Before-and-after object lists:
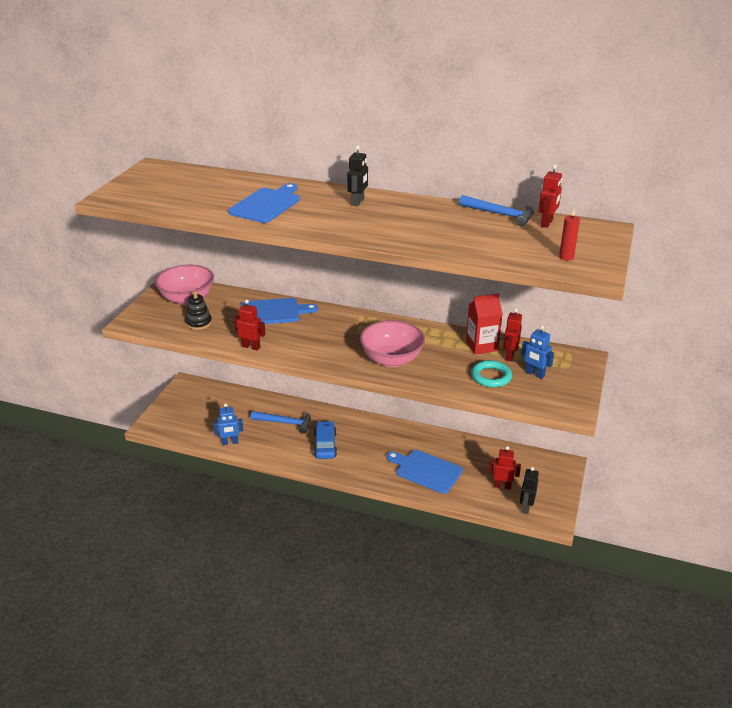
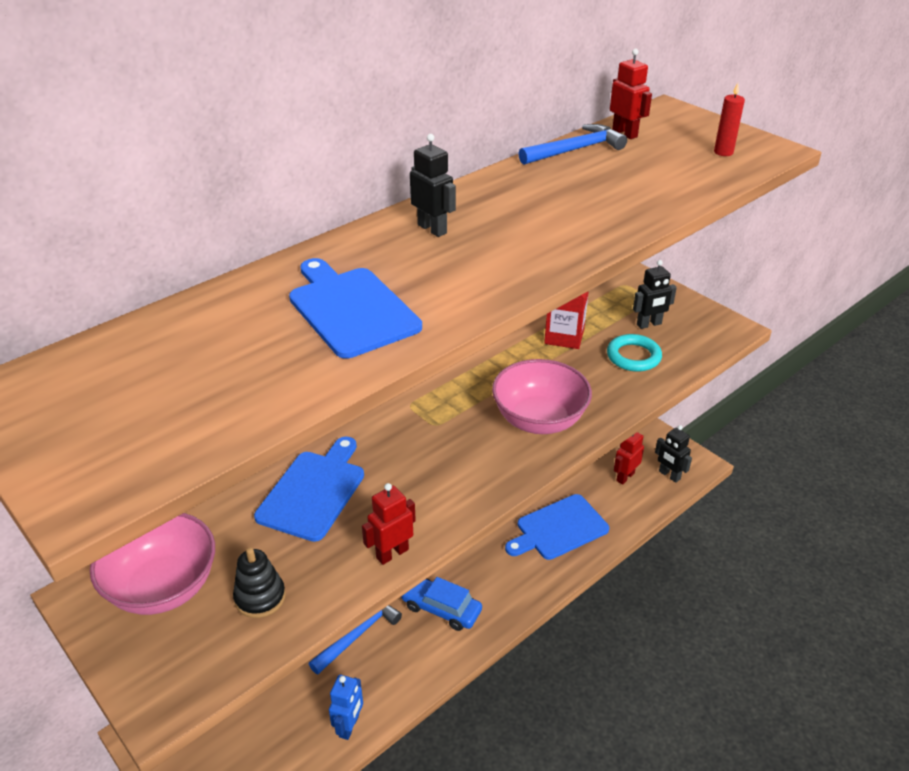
camera: 60 degrees left, 5 degrees up
(509, 356) = (600, 326): red robot -> none
(534, 374) = (649, 324): blue robot -> black robot

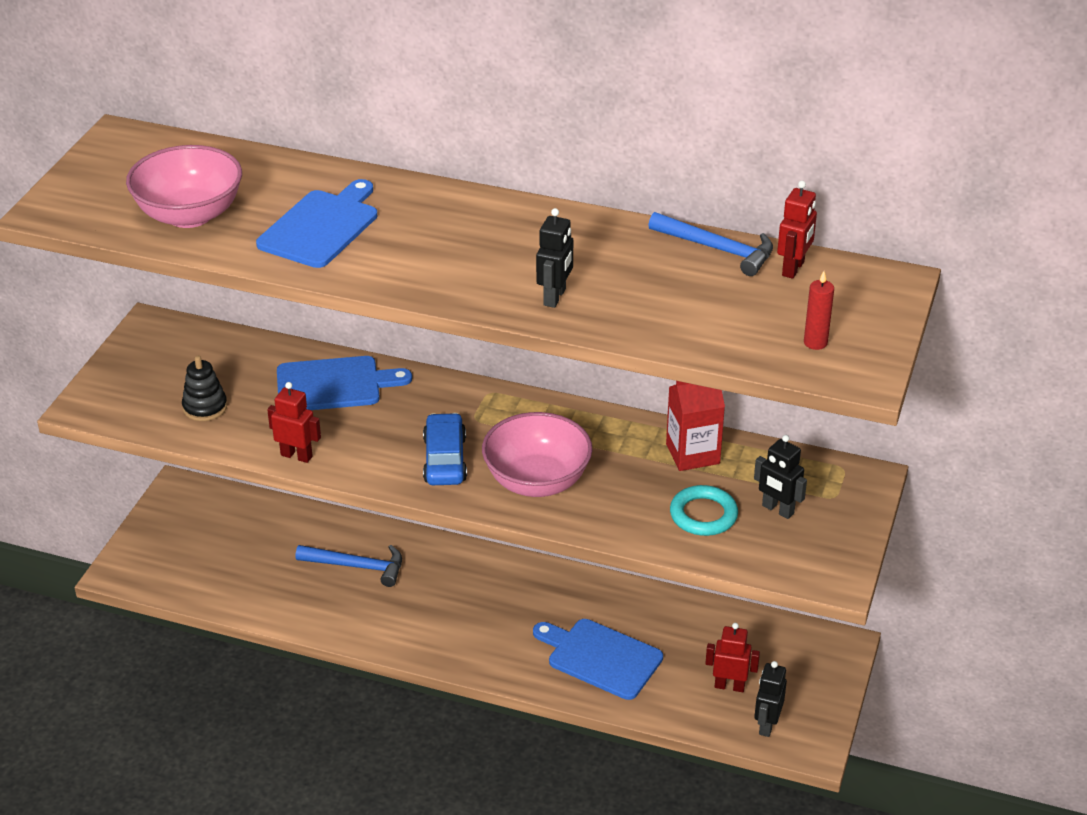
camera: 60 degrees right, 0 degrees up
(163, 587) = (182, 357): pink bowl -> pink bowl (189, 215)
(349, 726) = (260, 604): blue robot -> none
(432, 229) = (477, 221): black robot -> black robot (555, 297)
(441, 608) = (427, 610): blue car -> blue car (445, 459)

- **Assignment**
In your answer, repeat all the entries exactly, but leave out the pictures.

- **Solution**
camera: 60 degrees left, 5 degrees up
(509, 356) = (600, 326): red robot -> none
(534, 374) = (649, 324): blue robot -> black robot

camera: 60 degrees right, 0 degrees up
(163, 587) = (182, 357): pink bowl -> pink bowl (189, 215)
(349, 726) = (260, 604): blue robot -> none
(432, 229) = (477, 221): black robot -> black robot (555, 297)
(441, 608) = (427, 610): blue car -> blue car (445, 459)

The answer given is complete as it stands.